WORK REQUIRED: Among the lines of the records, count those containing the word "none", then give the number alone.

(Scene comparison data)
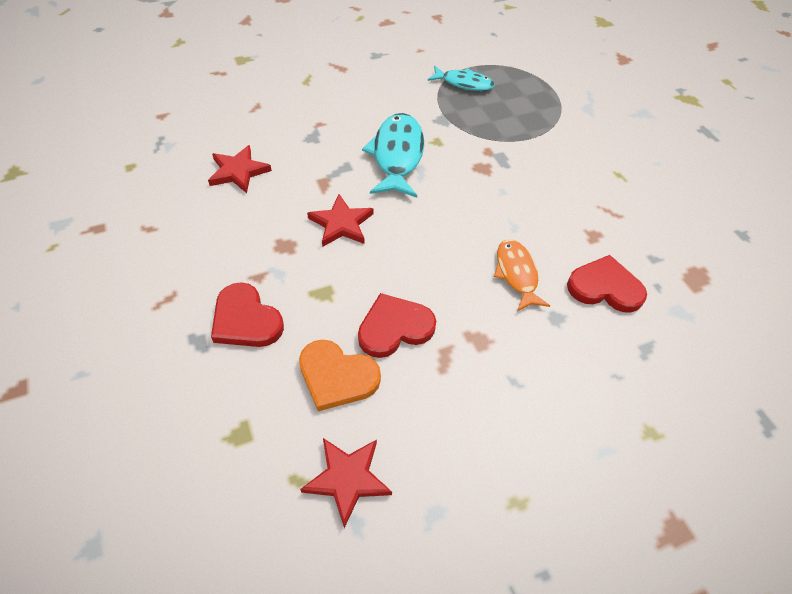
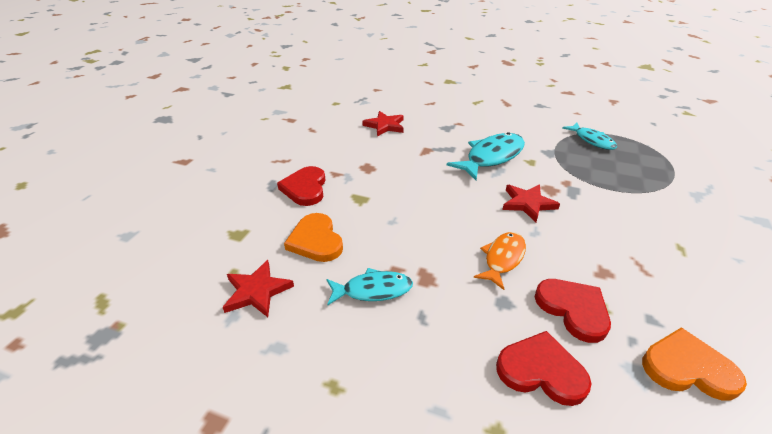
camera: 45 degrees right, 15 degrees down
(341, 224) = (412, 173): red star -> red star (528, 204)
(394, 328) = (379, 238): red heart -> red heart (541, 371)
(450, 388) = (373, 290): none -> turquoise fish
(701, 285) = (687, 368): none -> orange heart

EXPECTED OUTPUT: 2